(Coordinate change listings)
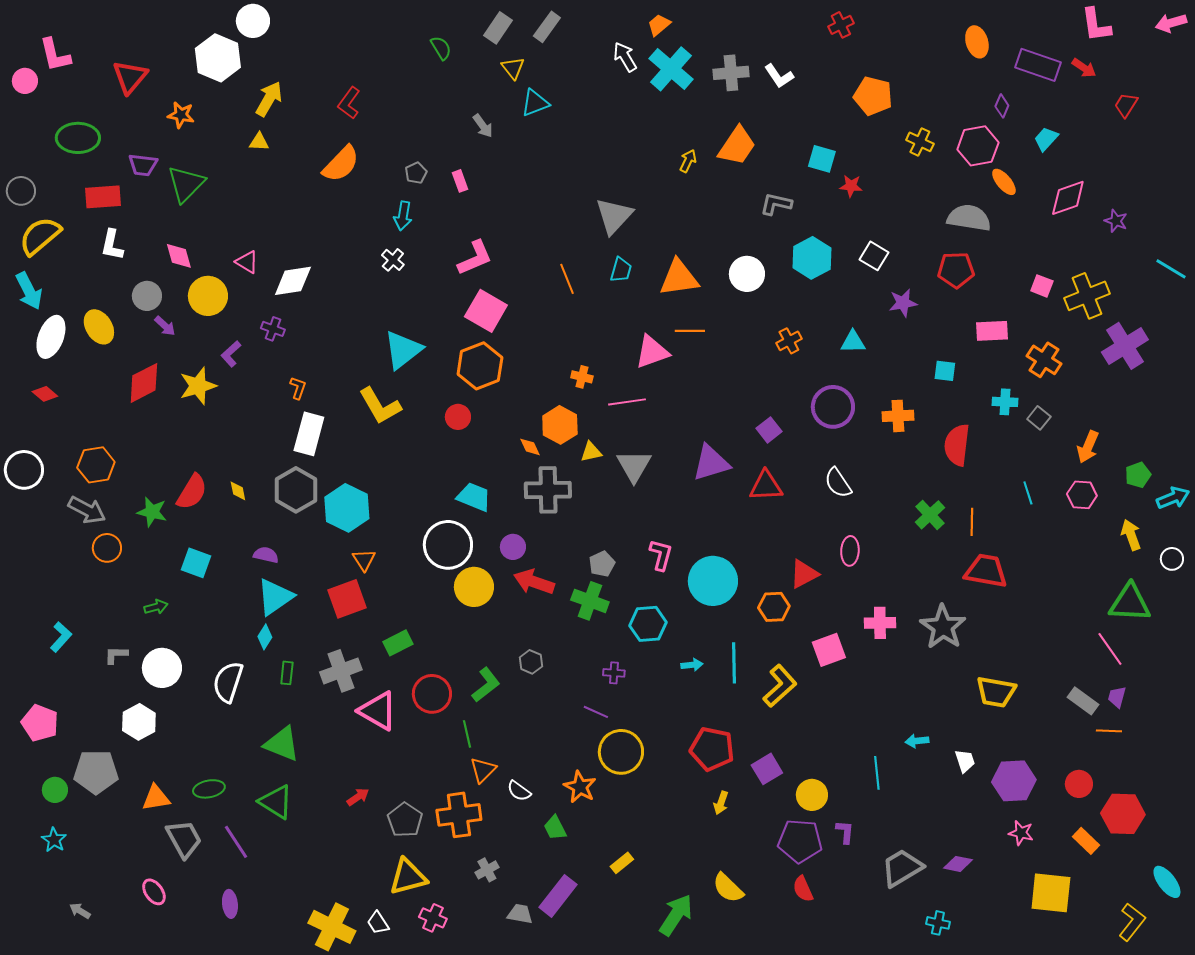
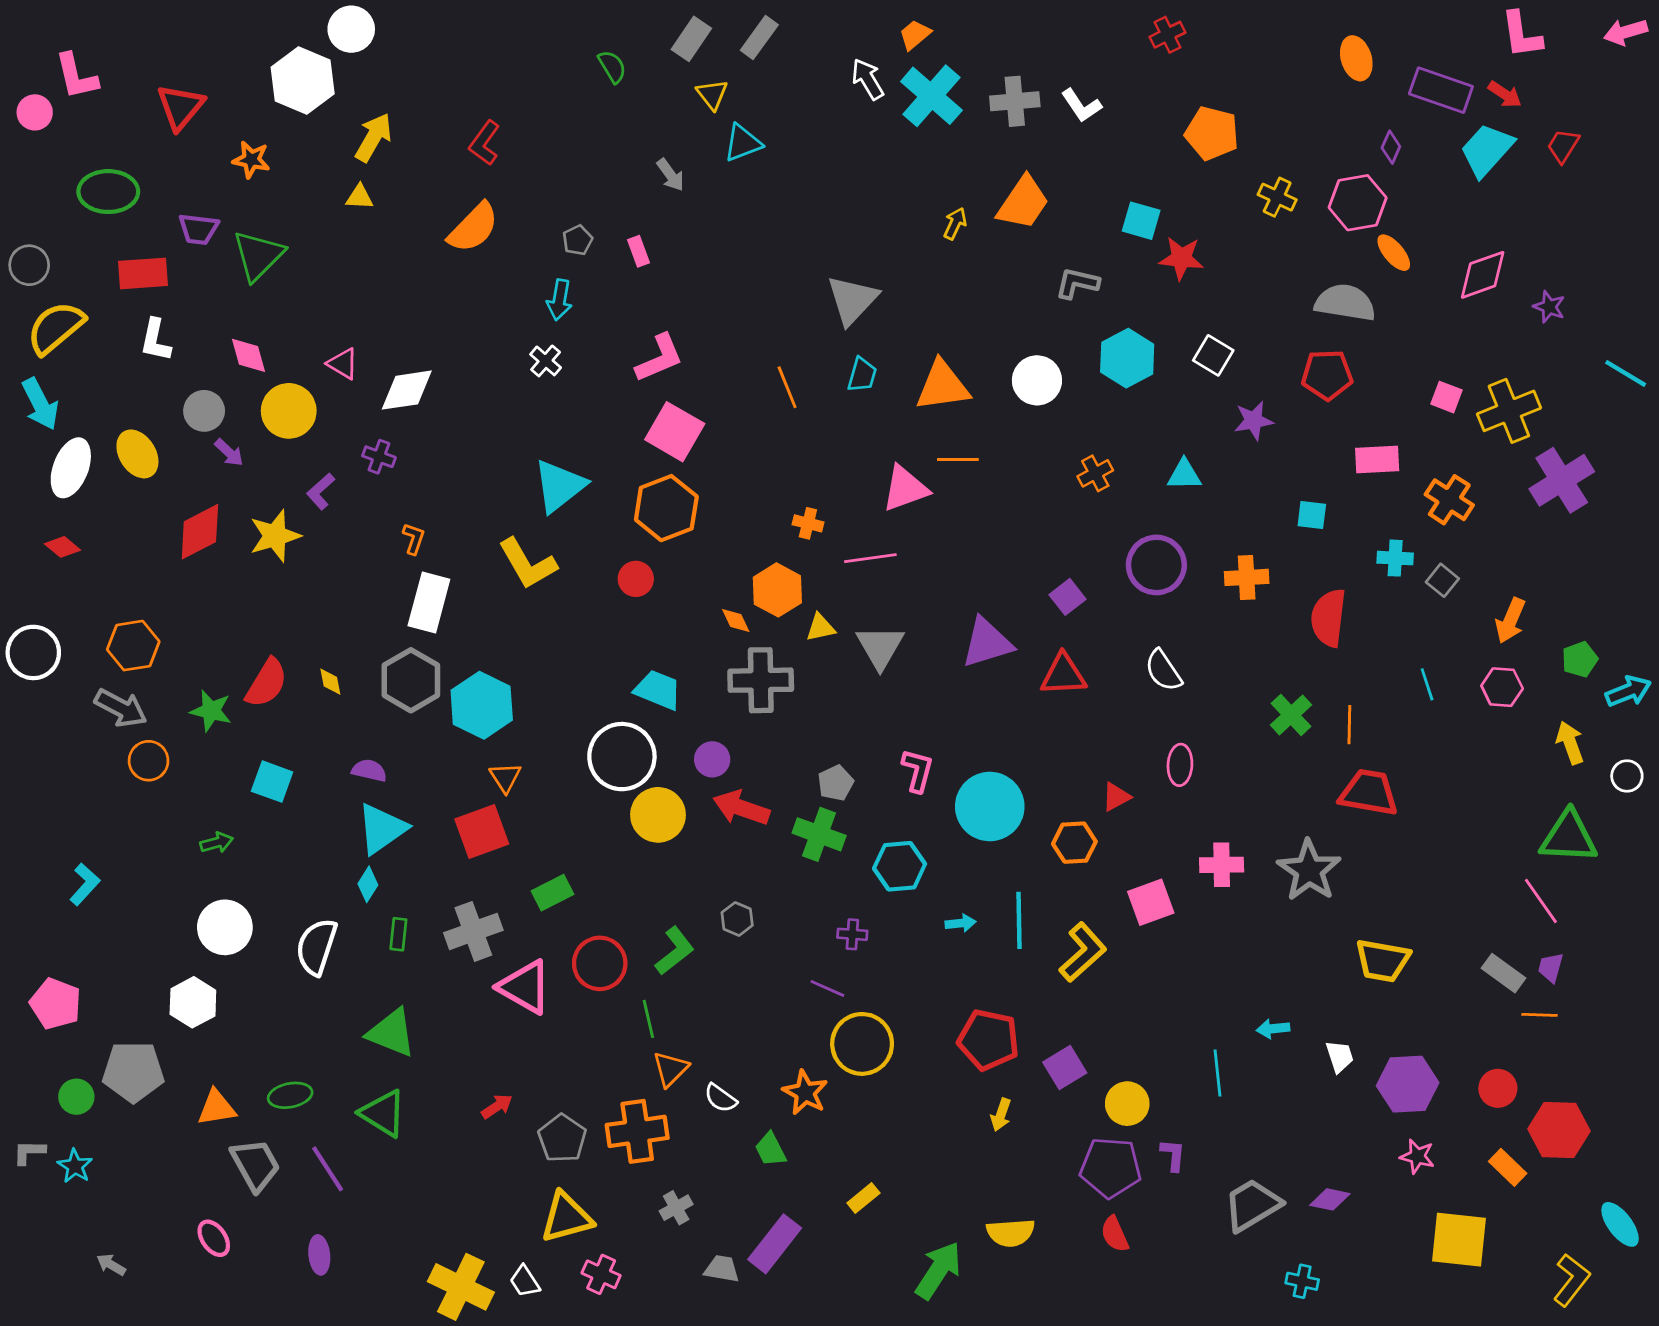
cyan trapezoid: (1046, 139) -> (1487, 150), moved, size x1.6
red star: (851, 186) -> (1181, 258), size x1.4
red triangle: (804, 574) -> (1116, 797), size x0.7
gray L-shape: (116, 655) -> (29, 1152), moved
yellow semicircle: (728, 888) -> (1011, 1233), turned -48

* * *

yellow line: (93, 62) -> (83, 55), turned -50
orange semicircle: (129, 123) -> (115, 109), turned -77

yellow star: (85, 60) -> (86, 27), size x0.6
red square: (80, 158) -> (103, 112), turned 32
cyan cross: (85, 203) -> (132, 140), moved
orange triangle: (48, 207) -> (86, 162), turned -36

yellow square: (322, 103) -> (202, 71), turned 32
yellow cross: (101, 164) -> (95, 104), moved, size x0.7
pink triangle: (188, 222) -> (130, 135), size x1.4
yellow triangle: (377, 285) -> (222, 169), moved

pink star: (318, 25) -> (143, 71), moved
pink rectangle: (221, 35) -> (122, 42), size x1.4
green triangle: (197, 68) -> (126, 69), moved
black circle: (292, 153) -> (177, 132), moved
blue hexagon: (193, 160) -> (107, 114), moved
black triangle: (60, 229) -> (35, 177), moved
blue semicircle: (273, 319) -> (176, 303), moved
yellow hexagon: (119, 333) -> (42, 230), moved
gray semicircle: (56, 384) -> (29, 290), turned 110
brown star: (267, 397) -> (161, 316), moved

**Exercise goal:** Look over the records. Copy the lines that include the word "star".

**Answer area:**
red star: (851, 186) -> (1181, 258), size x1.4
yellow star: (85, 60) -> (86, 27), size x0.6
pink star: (318, 25) -> (143, 71), moved
brown star: (267, 397) -> (161, 316), moved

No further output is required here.